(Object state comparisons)
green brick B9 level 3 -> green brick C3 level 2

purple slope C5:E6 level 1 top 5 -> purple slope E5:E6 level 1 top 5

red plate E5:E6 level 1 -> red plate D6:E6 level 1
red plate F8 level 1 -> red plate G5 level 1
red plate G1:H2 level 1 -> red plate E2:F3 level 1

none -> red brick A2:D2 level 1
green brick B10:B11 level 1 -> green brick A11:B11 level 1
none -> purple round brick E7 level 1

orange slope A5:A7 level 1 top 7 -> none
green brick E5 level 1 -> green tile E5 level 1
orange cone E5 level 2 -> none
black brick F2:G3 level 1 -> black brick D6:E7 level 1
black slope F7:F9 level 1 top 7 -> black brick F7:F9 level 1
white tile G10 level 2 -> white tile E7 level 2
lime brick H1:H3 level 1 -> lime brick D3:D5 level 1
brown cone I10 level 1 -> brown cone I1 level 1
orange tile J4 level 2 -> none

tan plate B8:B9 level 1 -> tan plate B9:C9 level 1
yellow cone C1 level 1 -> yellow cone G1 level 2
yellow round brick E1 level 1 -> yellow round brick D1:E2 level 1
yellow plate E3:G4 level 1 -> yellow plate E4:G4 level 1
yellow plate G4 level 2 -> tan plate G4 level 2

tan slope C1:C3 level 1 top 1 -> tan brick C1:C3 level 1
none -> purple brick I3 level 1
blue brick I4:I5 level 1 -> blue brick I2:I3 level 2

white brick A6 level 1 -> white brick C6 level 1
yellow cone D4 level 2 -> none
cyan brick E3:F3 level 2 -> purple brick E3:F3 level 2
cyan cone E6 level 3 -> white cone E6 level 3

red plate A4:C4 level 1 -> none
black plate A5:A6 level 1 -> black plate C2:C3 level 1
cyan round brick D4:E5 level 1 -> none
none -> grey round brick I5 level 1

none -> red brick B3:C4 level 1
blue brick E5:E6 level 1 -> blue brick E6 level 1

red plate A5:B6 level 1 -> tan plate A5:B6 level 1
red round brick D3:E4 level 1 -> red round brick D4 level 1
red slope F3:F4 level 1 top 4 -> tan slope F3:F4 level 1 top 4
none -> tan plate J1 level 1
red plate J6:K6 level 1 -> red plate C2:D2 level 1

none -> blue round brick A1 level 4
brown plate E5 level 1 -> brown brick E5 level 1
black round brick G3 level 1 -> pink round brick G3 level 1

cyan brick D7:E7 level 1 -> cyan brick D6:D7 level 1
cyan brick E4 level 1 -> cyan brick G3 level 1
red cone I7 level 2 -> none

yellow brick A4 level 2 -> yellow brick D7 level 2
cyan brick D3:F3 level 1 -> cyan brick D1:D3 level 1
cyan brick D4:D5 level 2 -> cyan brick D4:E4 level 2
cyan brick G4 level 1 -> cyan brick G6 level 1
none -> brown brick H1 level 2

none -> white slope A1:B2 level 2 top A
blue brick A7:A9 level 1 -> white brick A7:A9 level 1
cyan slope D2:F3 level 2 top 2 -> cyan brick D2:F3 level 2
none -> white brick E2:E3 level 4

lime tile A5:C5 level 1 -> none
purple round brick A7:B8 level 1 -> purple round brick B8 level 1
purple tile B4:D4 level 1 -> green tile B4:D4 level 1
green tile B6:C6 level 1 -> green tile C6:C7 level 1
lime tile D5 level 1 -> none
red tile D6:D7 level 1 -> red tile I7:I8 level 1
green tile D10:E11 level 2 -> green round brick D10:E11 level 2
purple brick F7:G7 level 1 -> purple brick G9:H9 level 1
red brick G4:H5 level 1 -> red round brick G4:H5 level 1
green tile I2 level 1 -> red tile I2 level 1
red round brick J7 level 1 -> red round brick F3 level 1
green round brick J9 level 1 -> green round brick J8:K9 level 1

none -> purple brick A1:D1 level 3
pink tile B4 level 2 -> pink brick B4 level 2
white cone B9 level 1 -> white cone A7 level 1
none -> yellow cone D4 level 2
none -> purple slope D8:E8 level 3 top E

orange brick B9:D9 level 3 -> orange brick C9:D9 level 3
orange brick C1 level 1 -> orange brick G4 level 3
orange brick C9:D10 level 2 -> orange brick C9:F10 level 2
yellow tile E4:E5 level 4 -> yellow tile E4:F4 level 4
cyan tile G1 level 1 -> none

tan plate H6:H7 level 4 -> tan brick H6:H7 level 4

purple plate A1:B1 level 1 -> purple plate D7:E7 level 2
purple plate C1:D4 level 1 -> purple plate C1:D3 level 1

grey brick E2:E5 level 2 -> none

*Assignment:* The answer should consist of every record above, copied exactly.

*Exercise response:*
green brick B9 level 3 -> green brick C3 level 2

purple slope C5:E6 level 1 top 5 -> purple slope E5:E6 level 1 top 5

red plate E5:E6 level 1 -> red plate D6:E6 level 1
red plate F8 level 1 -> red plate G5 level 1
red plate G1:H2 level 1 -> red plate E2:F3 level 1

none -> red brick A2:D2 level 1
green brick B10:B11 level 1 -> green brick A11:B11 level 1
none -> purple round brick E7 level 1

orange slope A5:A7 level 1 top 7 -> none
green brick E5 level 1 -> green tile E5 level 1
orange cone E5 level 2 -> none
black brick F2:G3 level 1 -> black brick D6:E7 level 1
black slope F7:F9 level 1 top 7 -> black brick F7:F9 level 1
white tile G10 level 2 -> white tile E7 level 2
lime brick H1:H3 level 1 -> lime brick D3:D5 level 1
brown cone I10 level 1 -> brown cone I1 level 1
orange tile J4 level 2 -> none

tan plate B8:B9 level 1 -> tan plate B9:C9 level 1
yellow cone C1 level 1 -> yellow cone G1 level 2
yellow round brick E1 level 1 -> yellow round brick D1:E2 level 1
yellow plate E3:G4 level 1 -> yellow plate E4:G4 level 1
yellow plate G4 level 2 -> tan plate G4 level 2

tan slope C1:C3 level 1 top 1 -> tan brick C1:C3 level 1
none -> purple brick I3 level 1
blue brick I4:I5 level 1 -> blue brick I2:I3 level 2

white brick A6 level 1 -> white brick C6 level 1
yellow cone D4 level 2 -> none
cyan brick E3:F3 level 2 -> purple brick E3:F3 level 2
cyan cone E6 level 3 -> white cone E6 level 3

red plate A4:C4 level 1 -> none
black plate A5:A6 level 1 -> black plate C2:C3 level 1
cyan round brick D4:E5 level 1 -> none
none -> grey round brick I5 level 1

none -> red brick B3:C4 level 1
blue brick E5:E6 level 1 -> blue brick E6 level 1

red plate A5:B6 level 1 -> tan plate A5:B6 level 1
red round brick D3:E4 level 1 -> red round brick D4 level 1
red slope F3:F4 level 1 top 4 -> tan slope F3:F4 level 1 top 4
none -> tan plate J1 level 1
red plate J6:K6 level 1 -> red plate C2:D2 level 1

none -> blue round brick A1 level 4
brown plate E5 level 1 -> brown brick E5 level 1
black round brick G3 level 1 -> pink round brick G3 level 1

cyan brick D7:E7 level 1 -> cyan brick D6:D7 level 1
cyan brick E4 level 1 -> cyan brick G3 level 1
red cone I7 level 2 -> none

yellow brick A4 level 2 -> yellow brick D7 level 2
cyan brick D3:F3 level 1 -> cyan brick D1:D3 level 1
cyan brick D4:D5 level 2 -> cyan brick D4:E4 level 2
cyan brick G4 level 1 -> cyan brick G6 level 1
none -> brown brick H1 level 2

none -> white slope A1:B2 level 2 top A
blue brick A7:A9 level 1 -> white brick A7:A9 level 1
cyan slope D2:F3 level 2 top 2 -> cyan brick D2:F3 level 2
none -> white brick E2:E3 level 4

lime tile A5:C5 level 1 -> none
purple round brick A7:B8 level 1 -> purple round brick B8 level 1
purple tile B4:D4 level 1 -> green tile B4:D4 level 1
green tile B6:C6 level 1 -> green tile C6:C7 level 1
lime tile D5 level 1 -> none
red tile D6:D7 level 1 -> red tile I7:I8 level 1
green tile D10:E11 level 2 -> green round brick D10:E11 level 2
purple brick F7:G7 level 1 -> purple brick G9:H9 level 1
red brick G4:H5 level 1 -> red round brick G4:H5 level 1
green tile I2 level 1 -> red tile I2 level 1
red round brick J7 level 1 -> red round brick F3 level 1
green round brick J9 level 1 -> green round brick J8:K9 level 1

none -> purple brick A1:D1 level 3
pink tile B4 level 2 -> pink brick B4 level 2
white cone B9 level 1 -> white cone A7 level 1
none -> yellow cone D4 level 2
none -> purple slope D8:E8 level 3 top E

orange brick B9:D9 level 3 -> orange brick C9:D9 level 3
orange brick C1 level 1 -> orange brick G4 level 3
orange brick C9:D10 level 2 -> orange brick C9:F10 level 2
yellow tile E4:E5 level 4 -> yellow tile E4:F4 level 4
cyan tile G1 level 1 -> none

tan plate H6:H7 level 4 -> tan brick H6:H7 level 4

purple plate A1:B1 level 1 -> purple plate D7:E7 level 2
purple plate C1:D4 level 1 -> purple plate C1:D3 level 1

grey brick E2:E5 level 2 -> none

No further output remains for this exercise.